● **Task requirements**
Keep every line of the data below that has the string "camera" and present those lines.
(Exercise material)
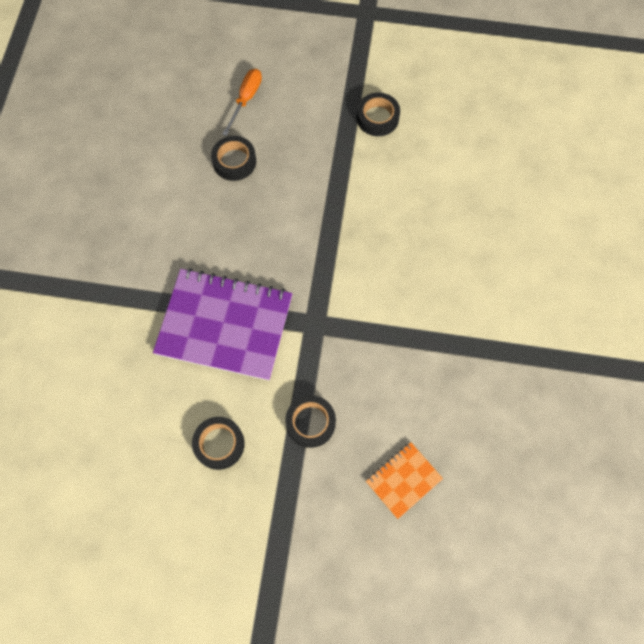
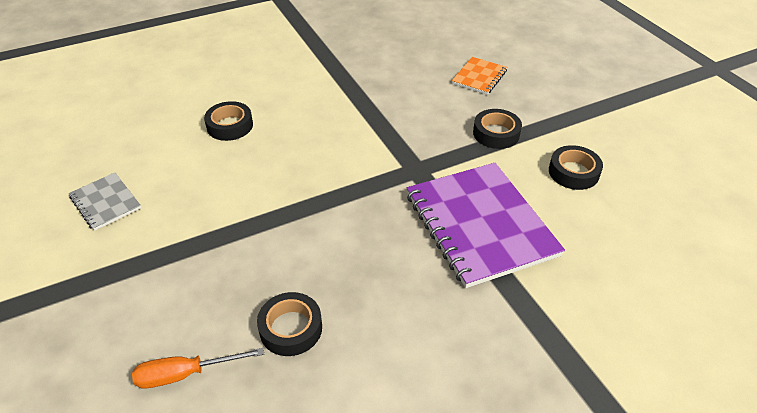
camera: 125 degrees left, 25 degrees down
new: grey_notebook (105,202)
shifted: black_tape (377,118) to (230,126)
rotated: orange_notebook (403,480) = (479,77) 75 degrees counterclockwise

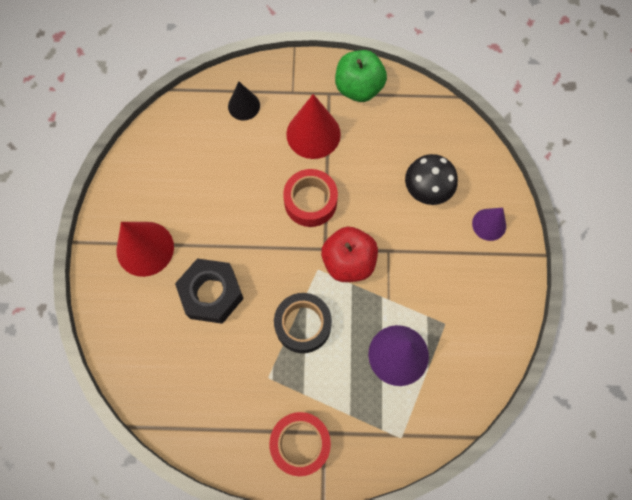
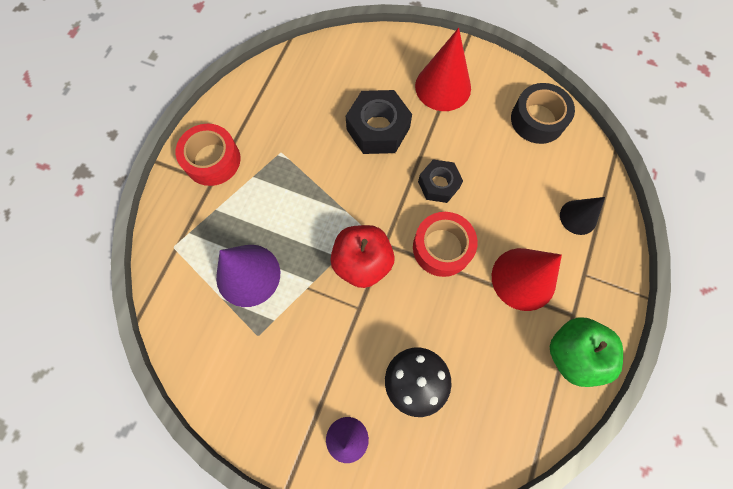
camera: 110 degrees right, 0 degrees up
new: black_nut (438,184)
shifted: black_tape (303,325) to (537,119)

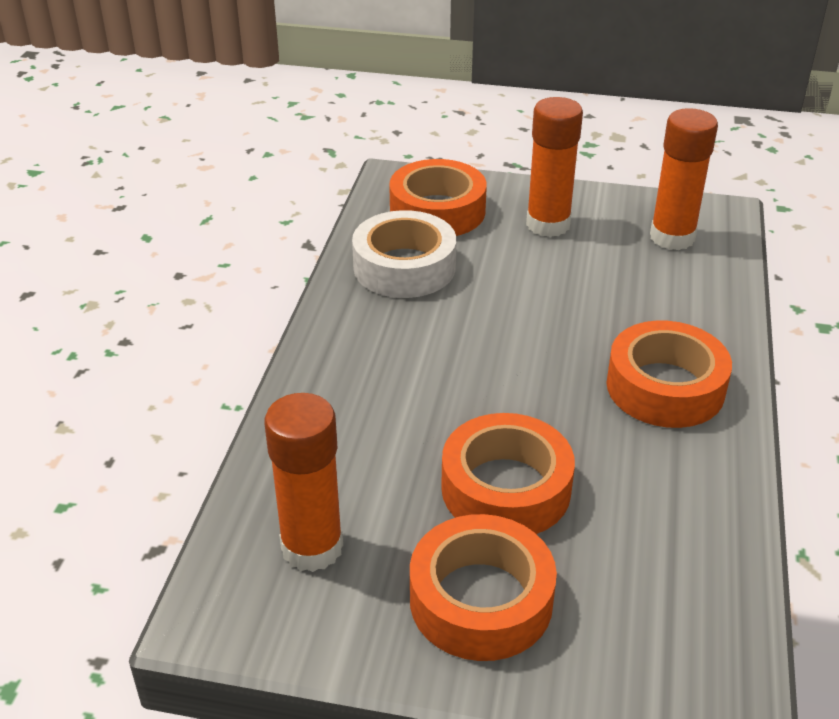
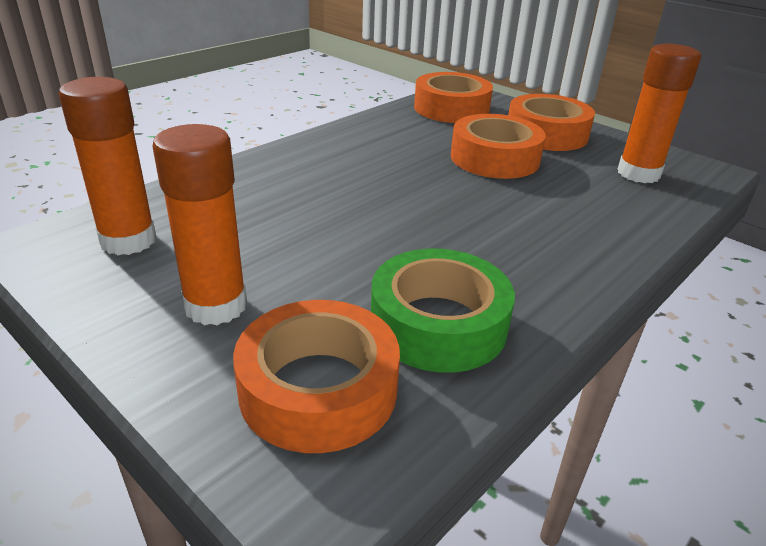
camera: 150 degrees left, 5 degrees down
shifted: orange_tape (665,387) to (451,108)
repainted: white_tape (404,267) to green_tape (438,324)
(End Exercise material)
● **Response to this exercise**
camera: 125 degrees left, 25 degrees down
camera: 110 degrees right, 0 degrees up
camera: 150 degrees left, 5 degrees down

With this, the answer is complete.